Records contained in a dataset:

━━━━━━

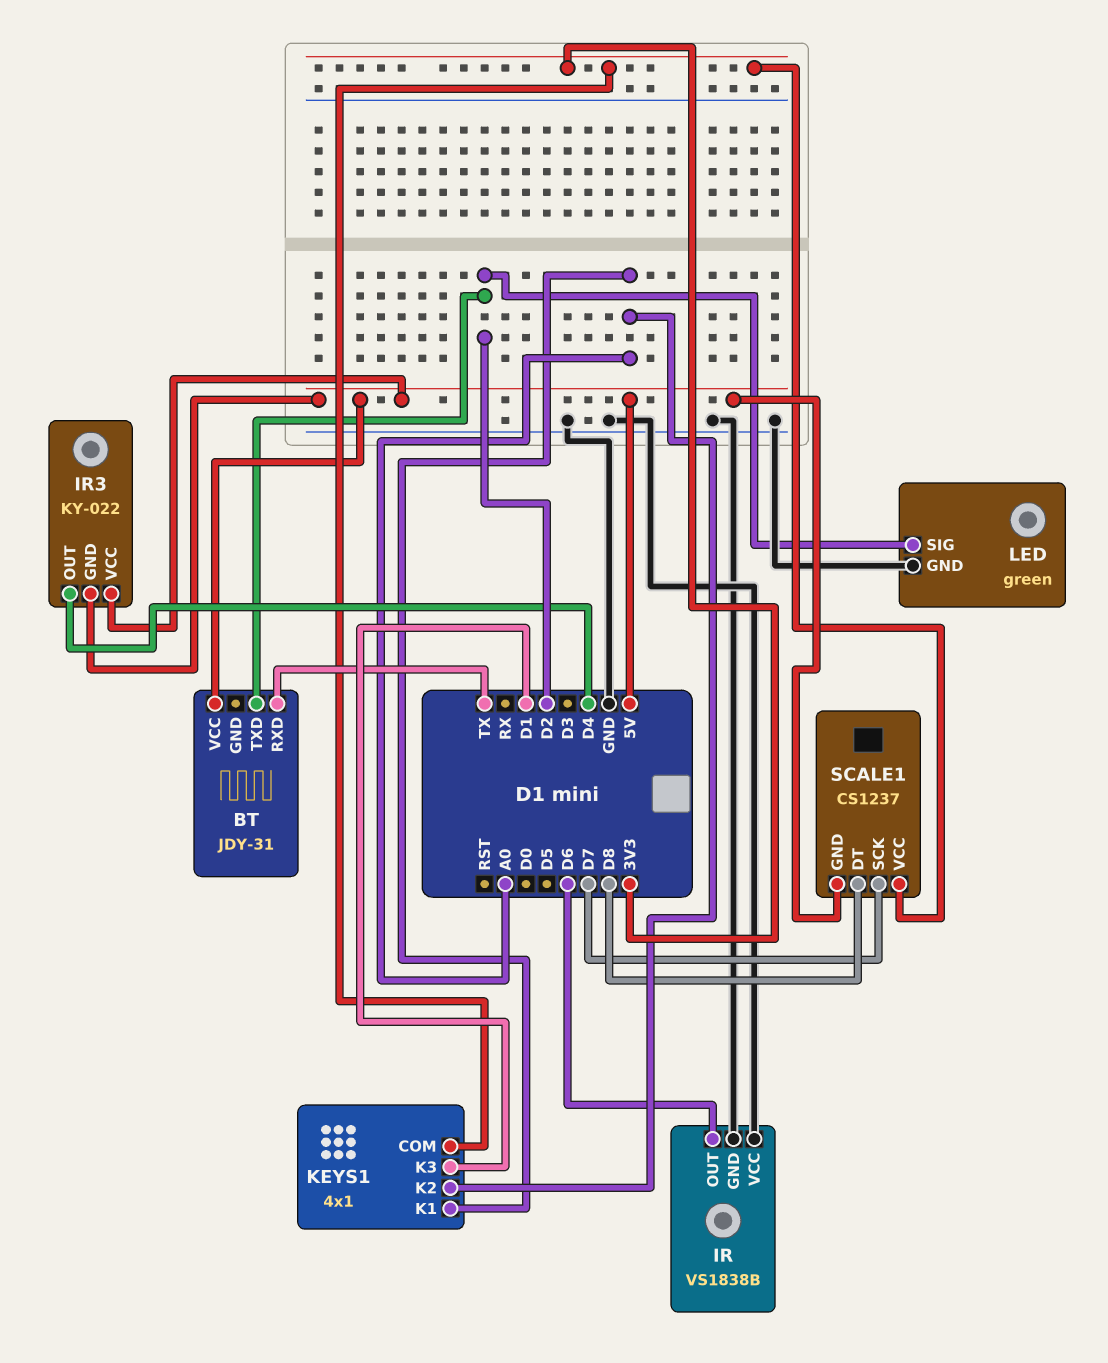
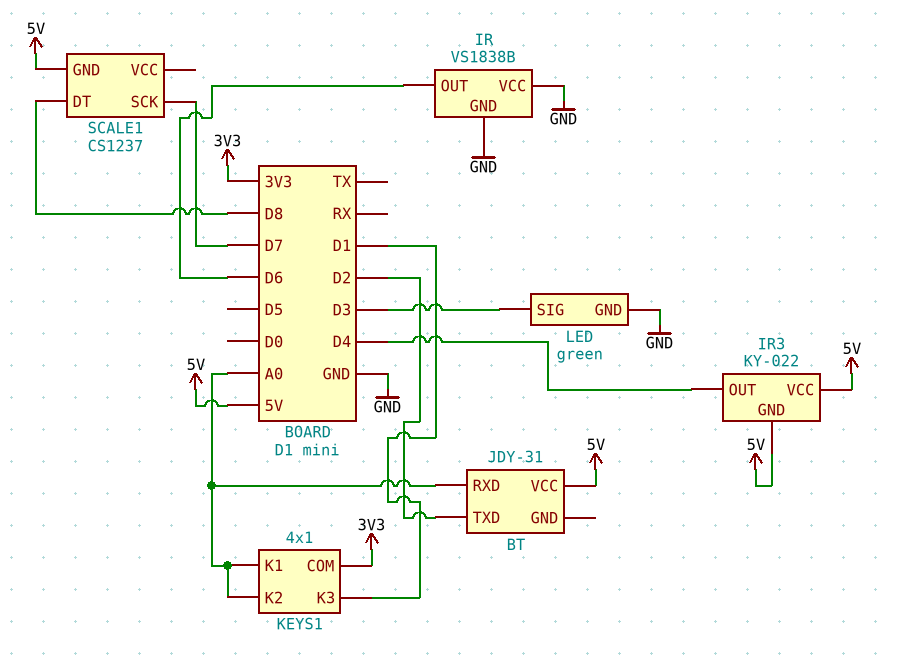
BT pin RXD: TX -> A0
LED pin SIG: D2 -> D3
SCALE1 pin VCC: 3V3 -> none

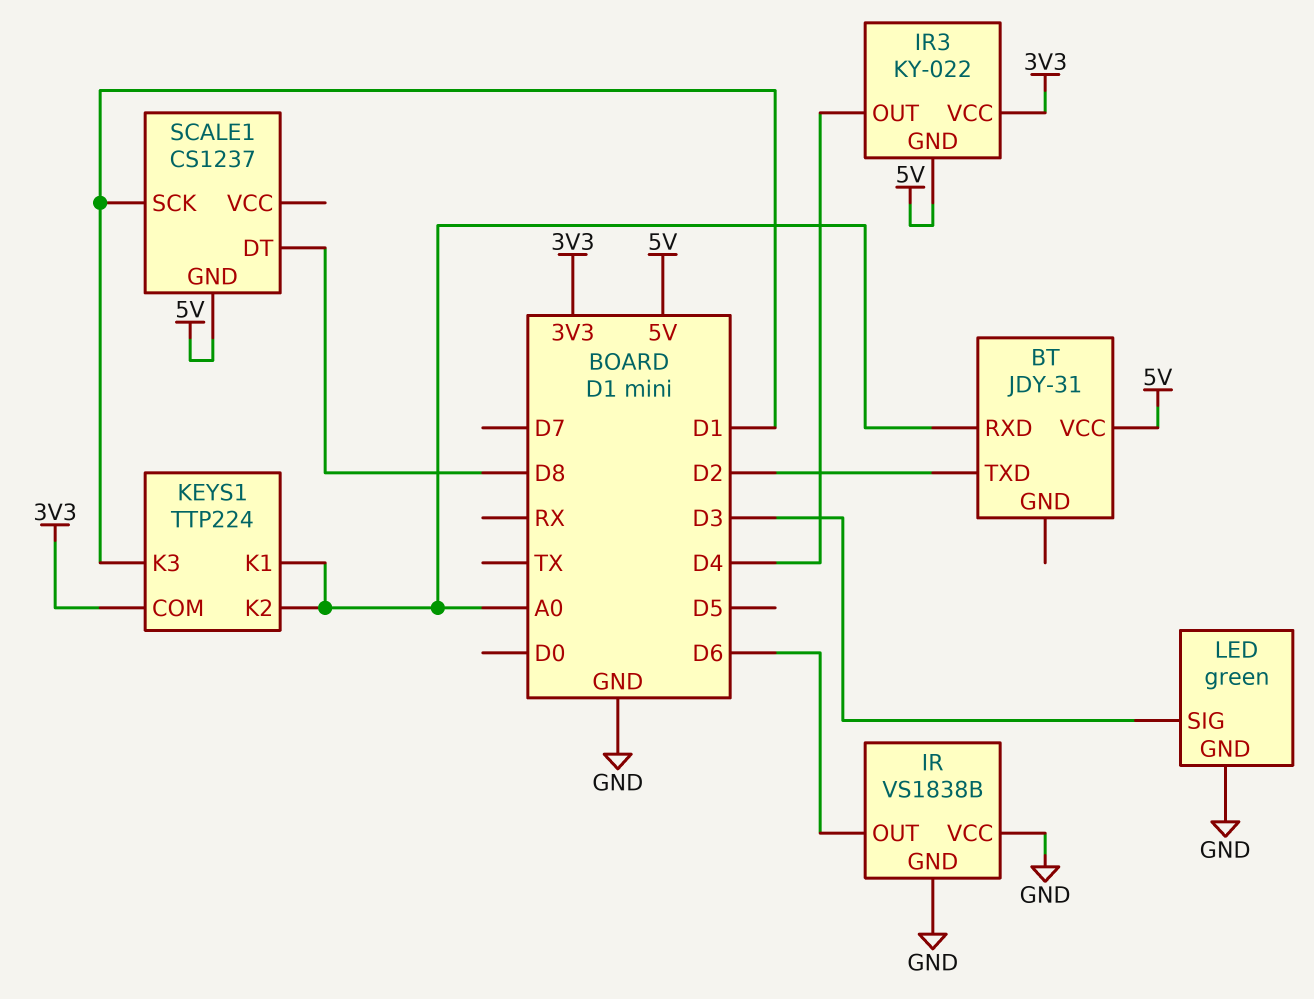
IR3 pin VCC: 5V -> 3V3
KEYS1: 4x1 -> TTP224
SCALE1 pin SCK: D7 -> D1

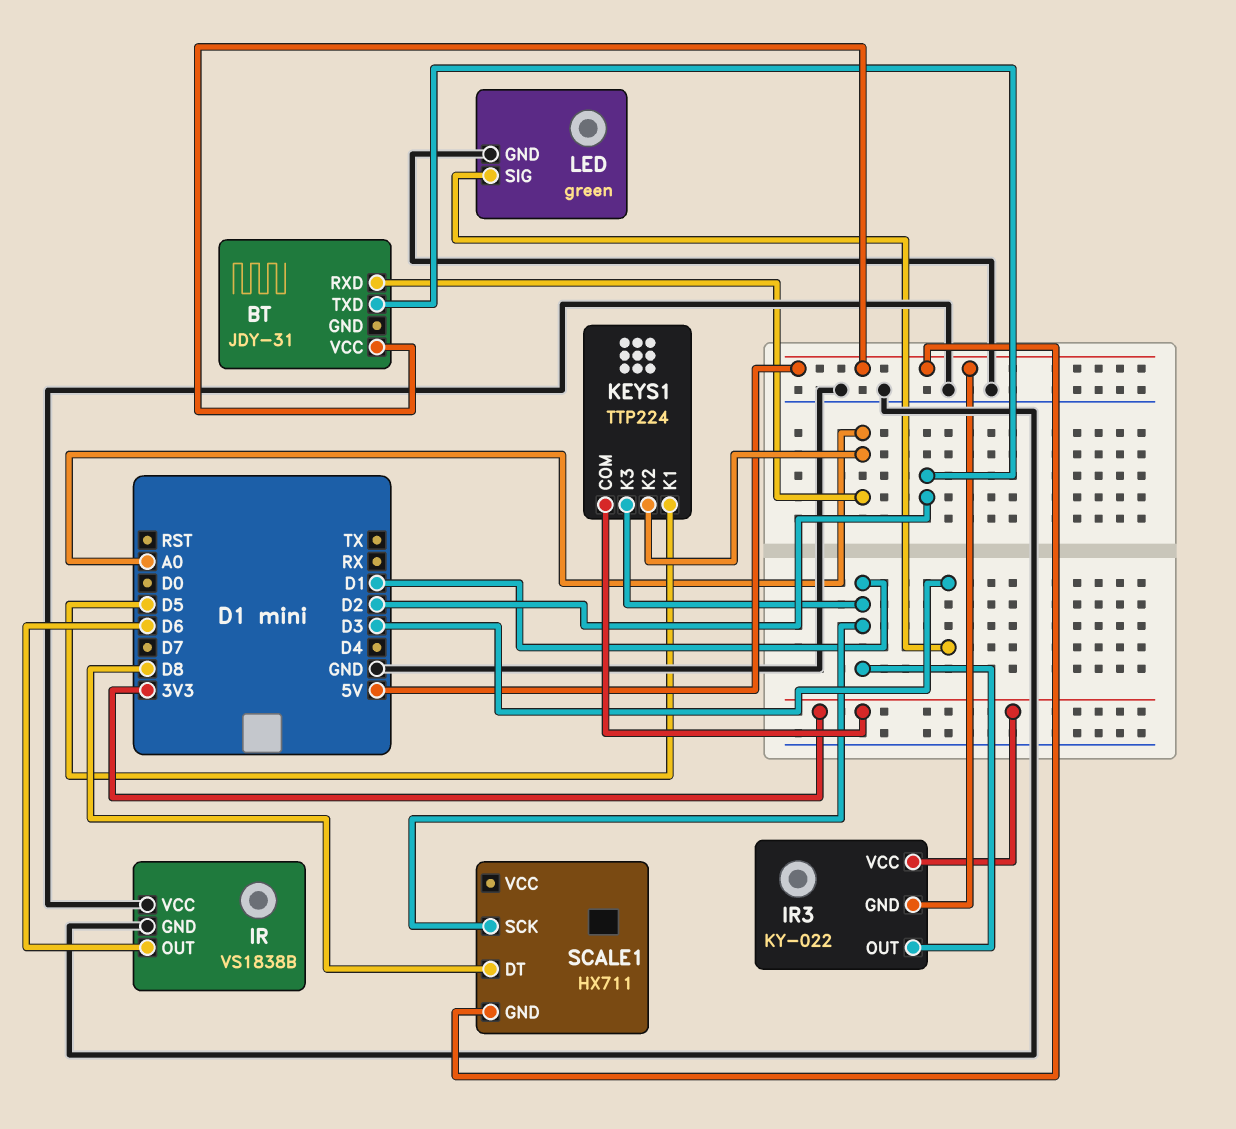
IR3 pin OUT: D4 -> D1
KEYS1 pin K1: A0 -> D5
SCALE1: CS1237 -> HX711

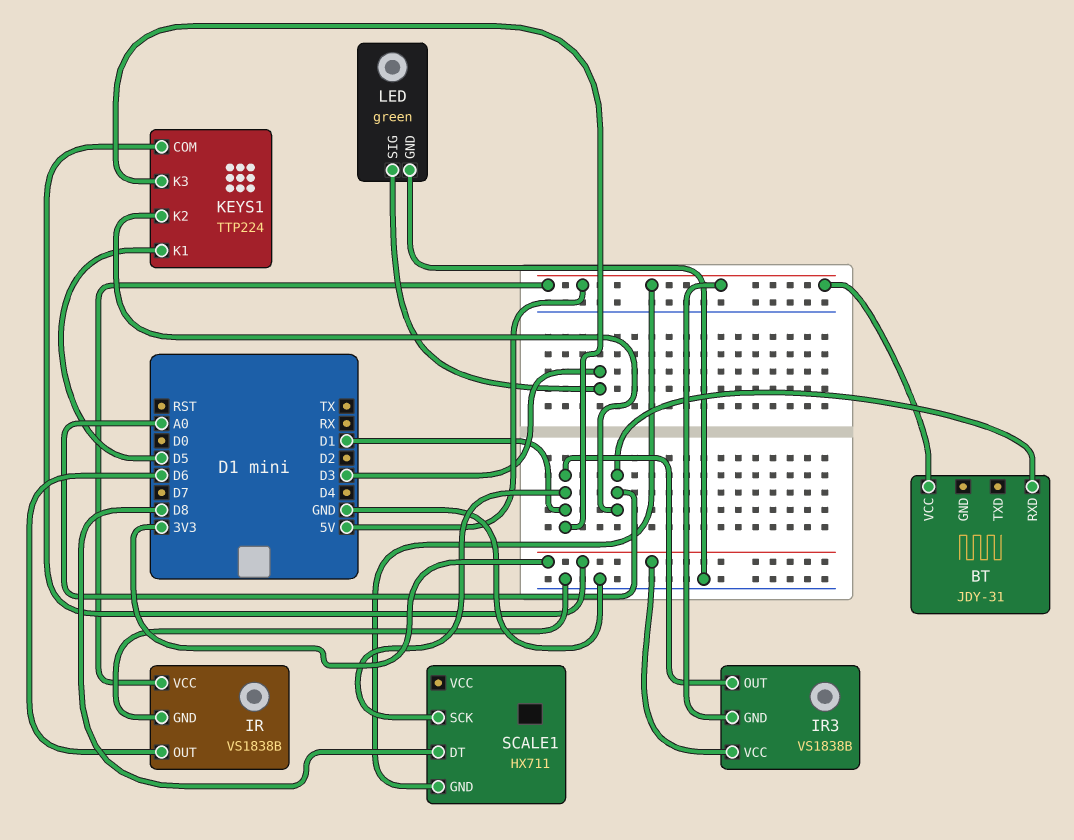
BT pin TXD: D2 -> none
IR pin VCC: GND -> 5V
IR3: KY-022 -> VS1838B

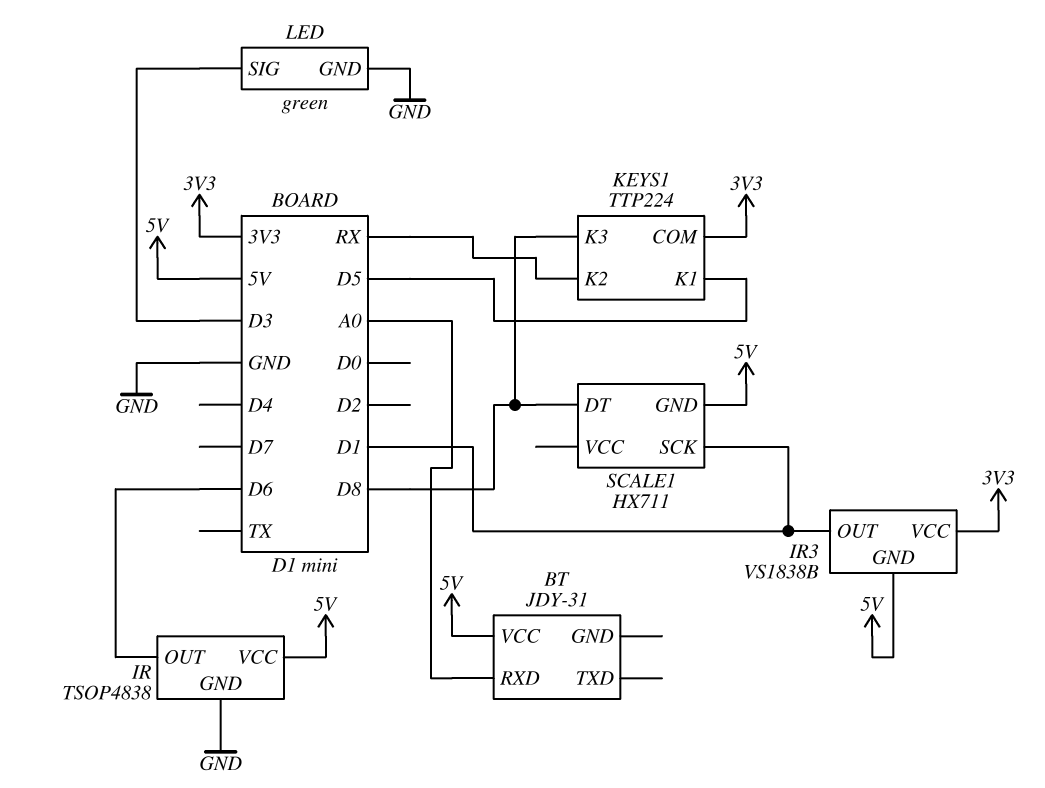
IR: VS1838B -> TSOP4838
KEYS1 pin K2: A0 -> RX
KEYS1 pin K3: D1 -> D8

━━━━━━

[YOUR ASSIGNMENT]:
Copy the data exactly. Any picture it contains is to be omitted.

[EXPECTED OUTPUT]:
BT pin RXD: TX -> A0
LED pin SIG: D2 -> D3
SCALE1 pin VCC: 3V3 -> none

IR3 pin VCC: 5V -> 3V3
KEYS1: 4x1 -> TTP224
SCALE1 pin SCK: D7 -> D1

IR3 pin OUT: D4 -> D1
KEYS1 pin K1: A0 -> D5
SCALE1: CS1237 -> HX711

BT pin TXD: D2 -> none
IR pin VCC: GND -> 5V
IR3: KY-022 -> VS1838B

IR: VS1838B -> TSOP4838
KEYS1 pin K2: A0 -> RX
KEYS1 pin K3: D1 -> D8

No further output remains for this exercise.